Top of Extracted data

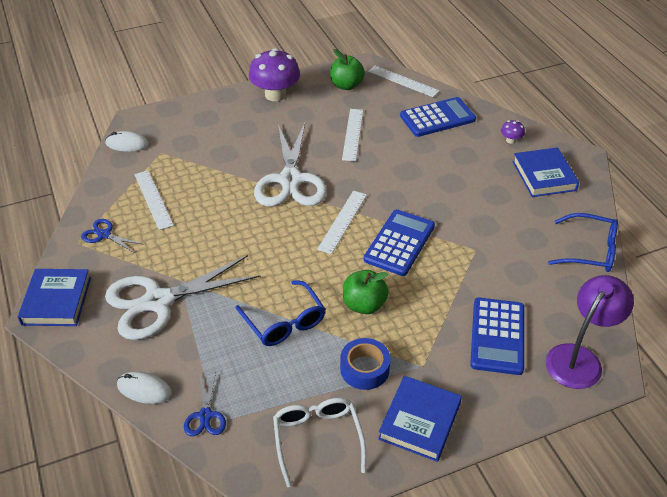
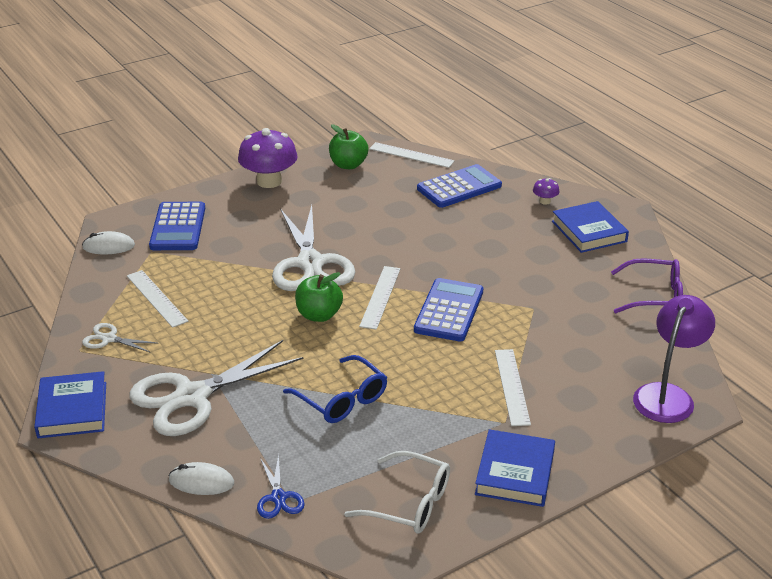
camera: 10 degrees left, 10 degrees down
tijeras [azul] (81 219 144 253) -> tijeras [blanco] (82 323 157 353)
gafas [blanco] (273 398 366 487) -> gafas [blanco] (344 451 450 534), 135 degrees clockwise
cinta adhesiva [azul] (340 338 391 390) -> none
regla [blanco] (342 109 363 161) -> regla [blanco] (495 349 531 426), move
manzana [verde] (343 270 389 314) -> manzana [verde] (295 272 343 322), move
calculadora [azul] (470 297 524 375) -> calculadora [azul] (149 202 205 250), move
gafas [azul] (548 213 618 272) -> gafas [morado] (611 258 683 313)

Bottom of Extracted data

#### [Work order]
All the records above need to be given again word for word. Skip the pictures.

#### [Answer section]
camera: 10 degrees left, 10 degrees down
tijeras [azul] (81 219 144 253) -> tijeras [blanco] (82 323 157 353)
gafas [blanco] (273 398 366 487) -> gafas [blanco] (344 451 450 534), 135 degrees clockwise
cinta adhesiva [azul] (340 338 391 390) -> none
regla [blanco] (342 109 363 161) -> regla [blanco] (495 349 531 426), move
manzana [verde] (343 270 389 314) -> manzana [verde] (295 272 343 322), move
calculadora [azul] (470 297 524 375) -> calculadora [azul] (149 202 205 250), move
gafas [azul] (548 213 618 272) -> gafas [morado] (611 258 683 313)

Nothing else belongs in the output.